[Object change listings]
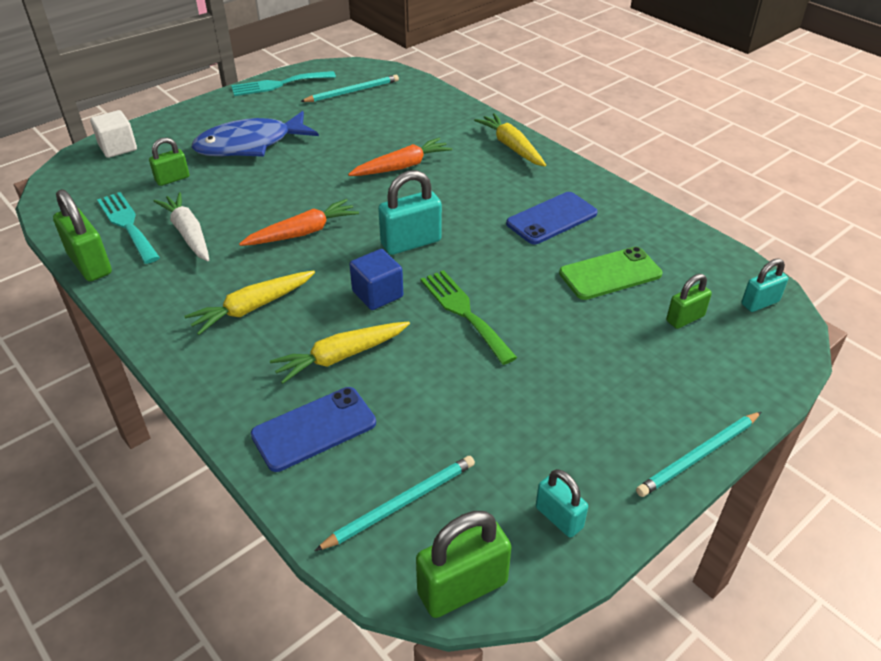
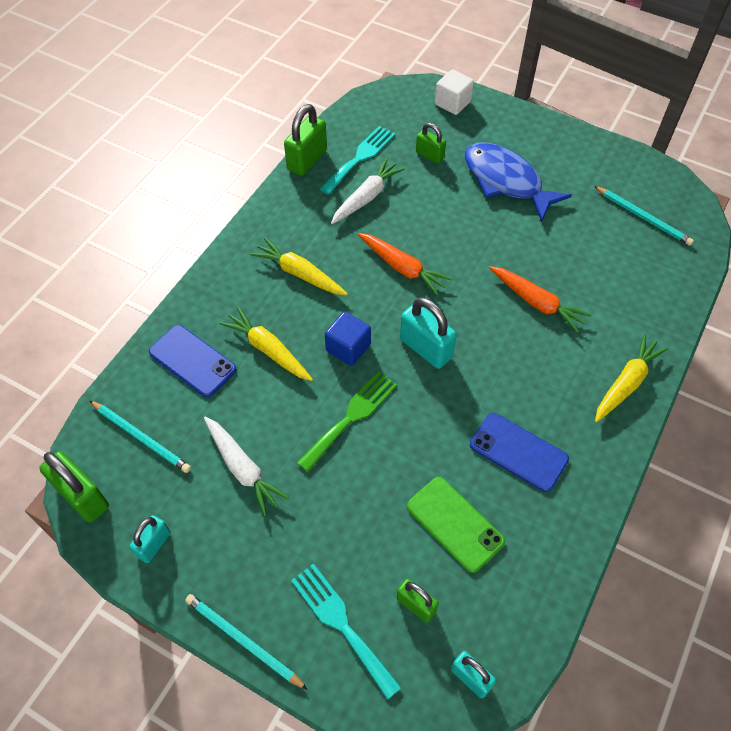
camera: 70 degrees right, 15 degrees up
(278, 84) = (617, 158): turquoise fork -> turquoise fork (341, 624)
(489, 412) = (243, 469): none -> white carrot

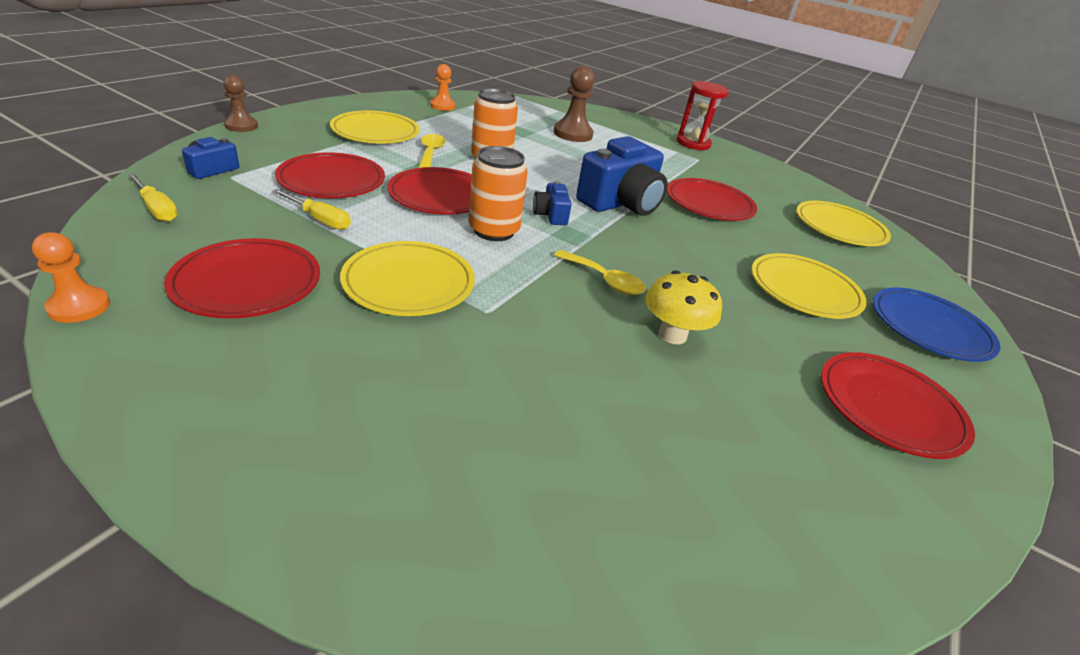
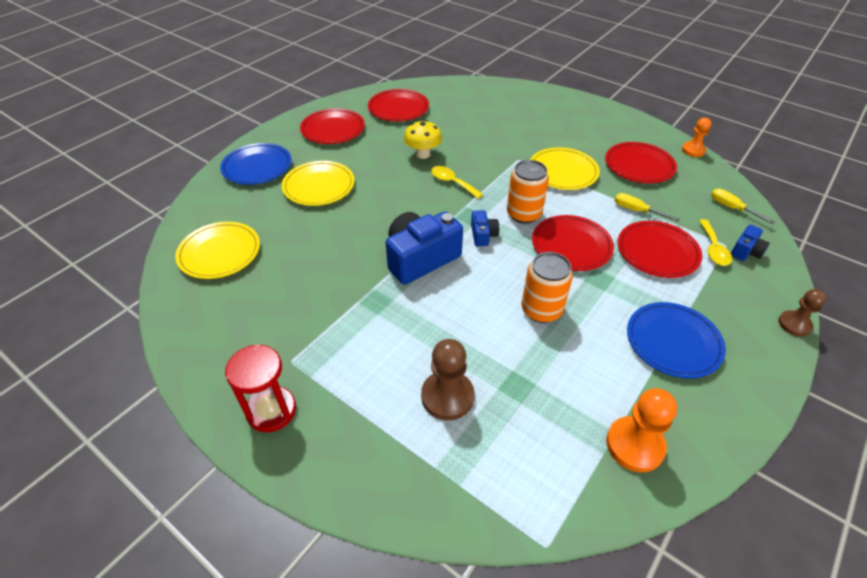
camera: 170 degrees left, 10 degrees up
(375, 132) = (673, 342): yellow plate -> blue plate
(431, 153) = (602, 310): yellow spoon -> yellow spoon (713, 249)
(442, 106) = (635, 445): orange pawn -> orange pawn, size x1.58
(709, 204) = (332, 270): red plate -> red plate (398, 108)

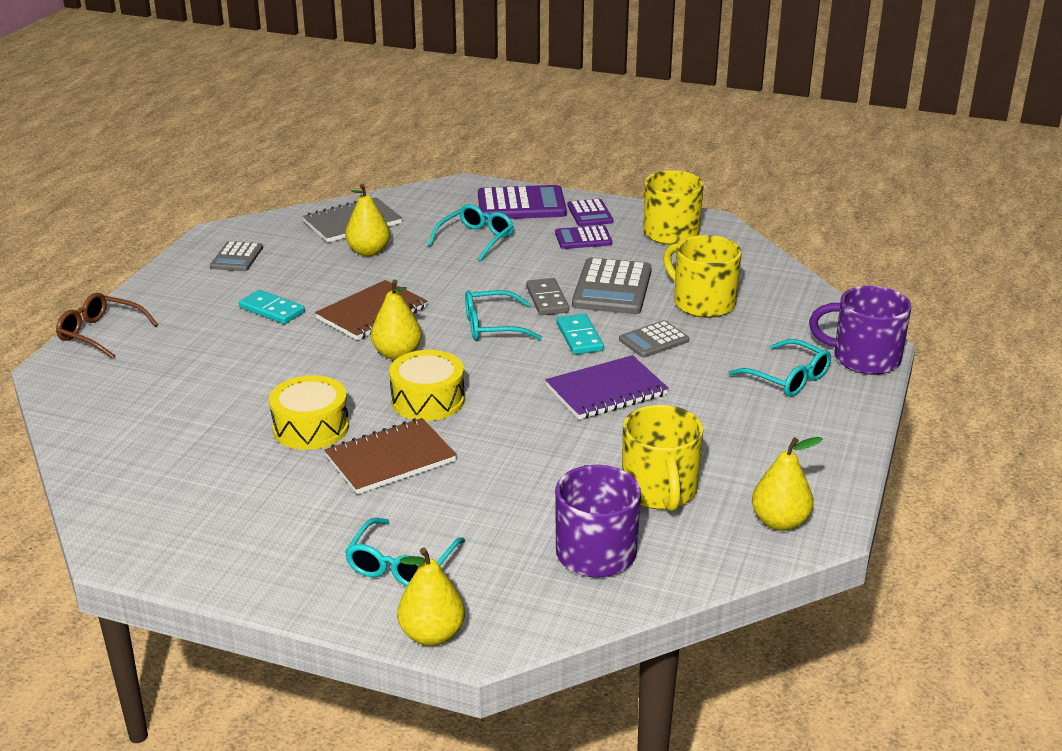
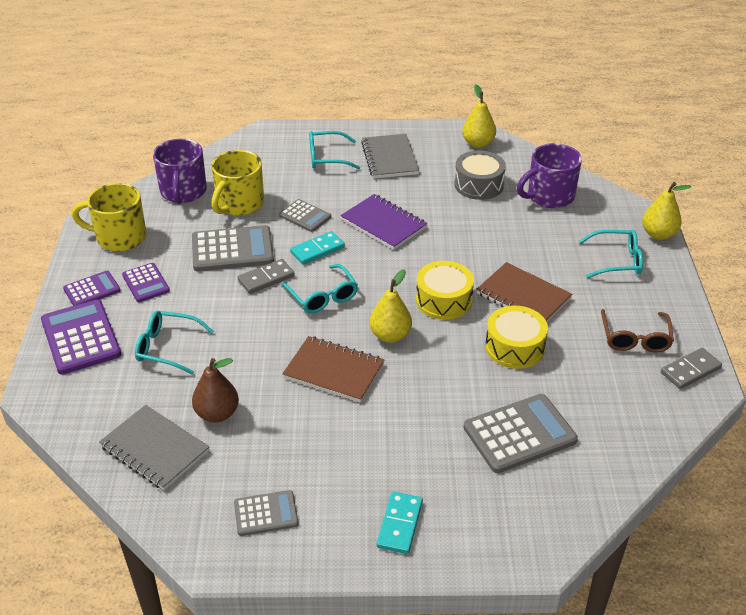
camera: 110 degrees left, 10 degrees up
(100, 333) = (464, 552): brown glasses -> brown glasses (635, 338)
(155, 548) = (690, 370): none -> grey domino
(190, 396) = (519, 434): none -> grey calculator
(272, 310) = (359, 440): turquoise domino -> turquoise domino (400, 524)
(368, 251) = (217, 413): yellow pear -> brown pear
(659, 491) = (478, 185): yellow mug -> grey drum
(766, 428) = (389, 158): none -> grey notebook
(788, 378) = (327, 157): turquoise glasses -> turquoise glasses turned 120 degrees counterclockwise
(864, 358) = (287, 134): purple mug -> purple mug (183, 192)

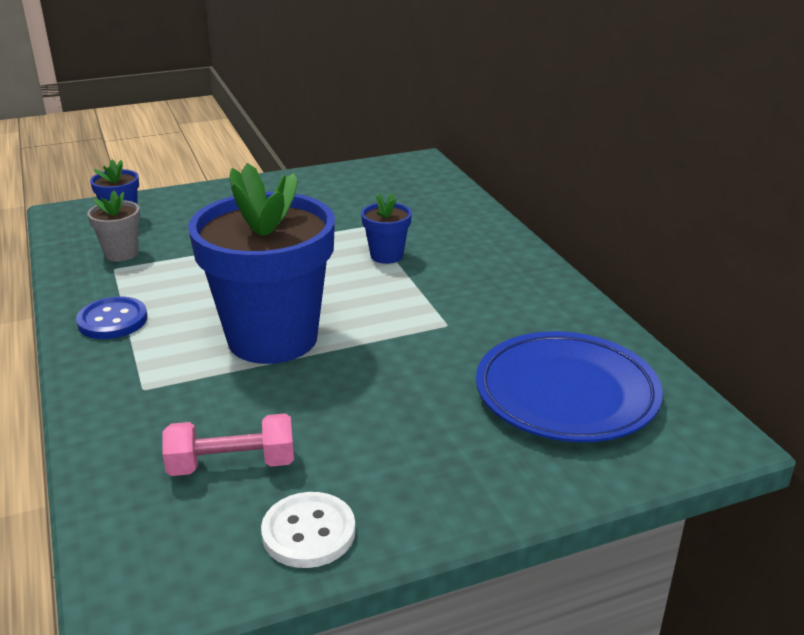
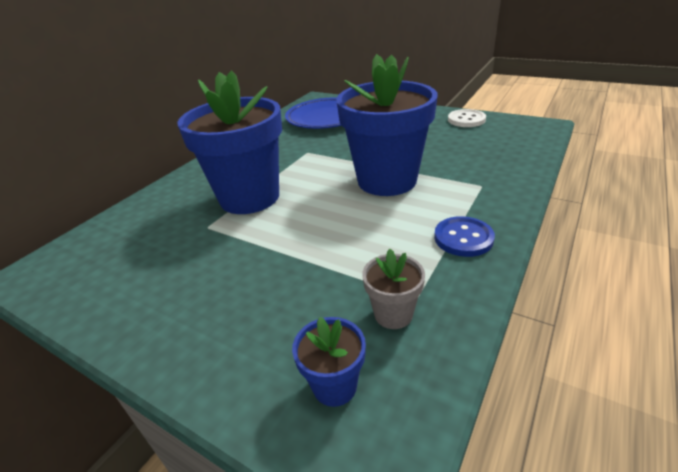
camera: 125 degrees left, 5 degrees up
(232, 465) = (471, 142): pink dumbbell -> none
(386, 255) = (250, 197): blue flower pot -> blue flower pot, size x2.33

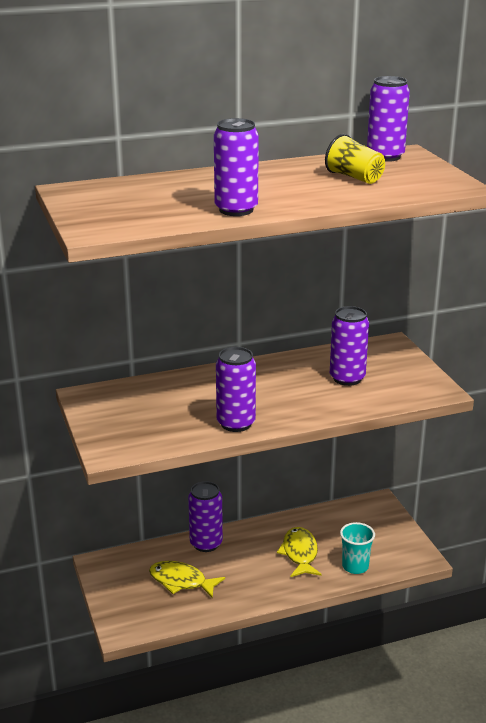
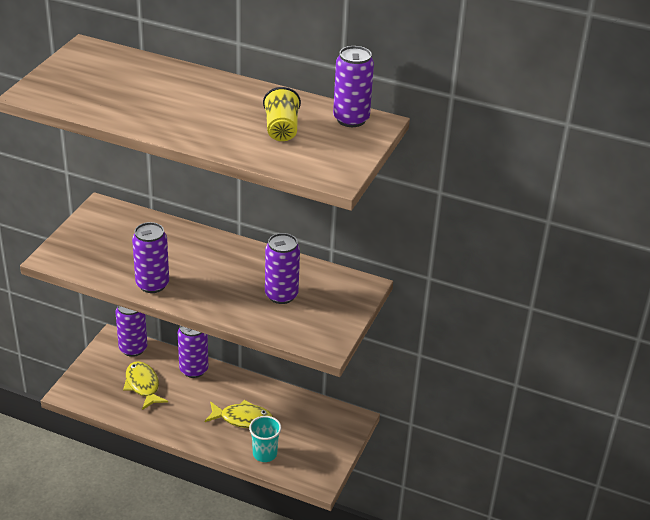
camera: 40 degrees right, 10 degrees up
(236, 210) = (143, 119): purple can -> purple can (133, 348)
(300, 553) = (242, 419): yellow fish -> yellow fish turned 60 degrees clockwise

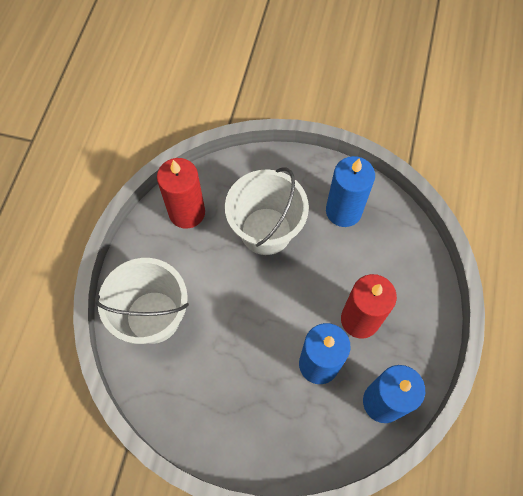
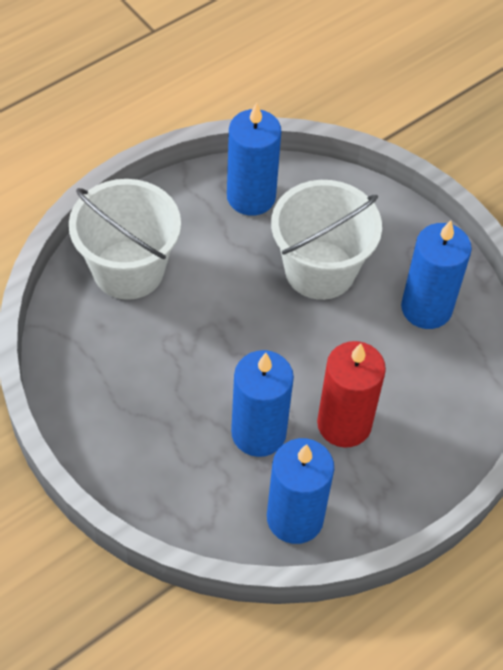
camera: 35 degrees right, 10 degrees down
(187, 212) = (251, 197): red candle -> blue candle

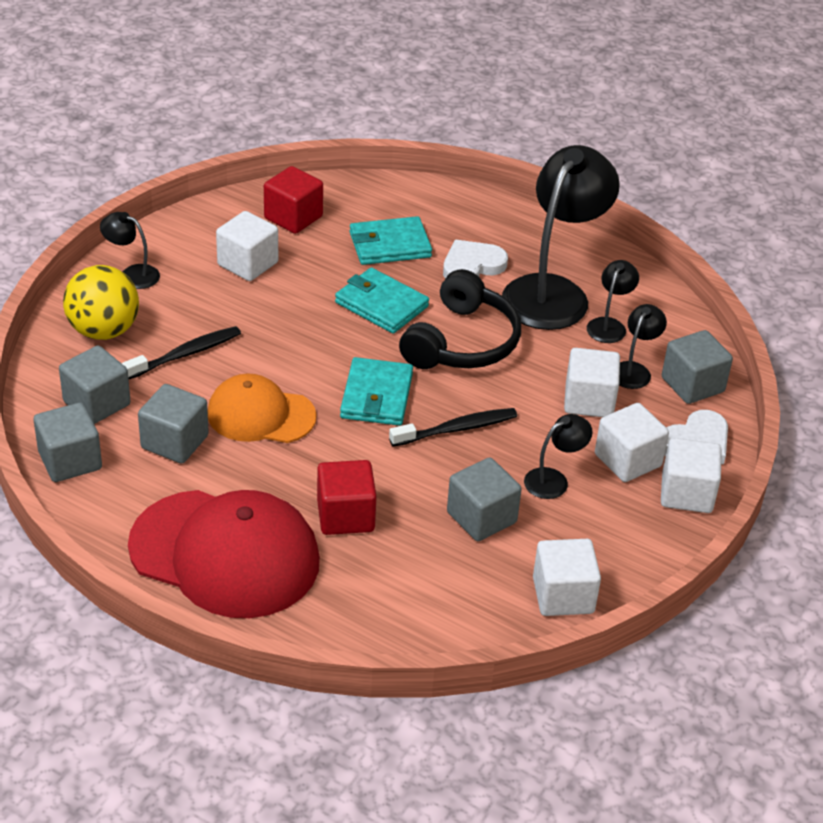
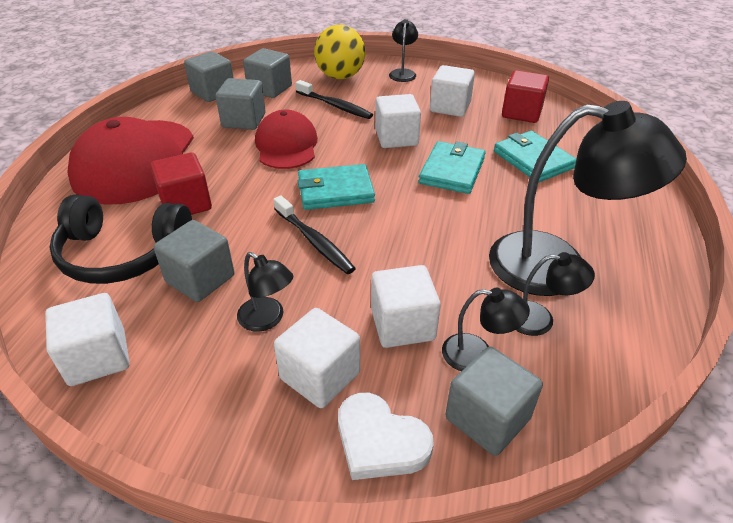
camera: 75 degrees right, 0 degrees up
(260, 415) = (286, 145): orange cap -> red cap
(462, 342) = (435, 222): black headphones -> black headphones (122, 254)
(472, 266) = (548, 207): white heart -> none
(686, 493) = (282, 445): white cube -> white cube (396, 138)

◆ Task:
Reproduce, word for word, every line starting at the line that contains "(472, 266) = (548, 207): white heart -> none" and ending with the final line of the entries.

◆ Exercise result:
(472, 266) = (548, 207): white heart -> none
(686, 493) = (282, 445): white cube -> white cube (396, 138)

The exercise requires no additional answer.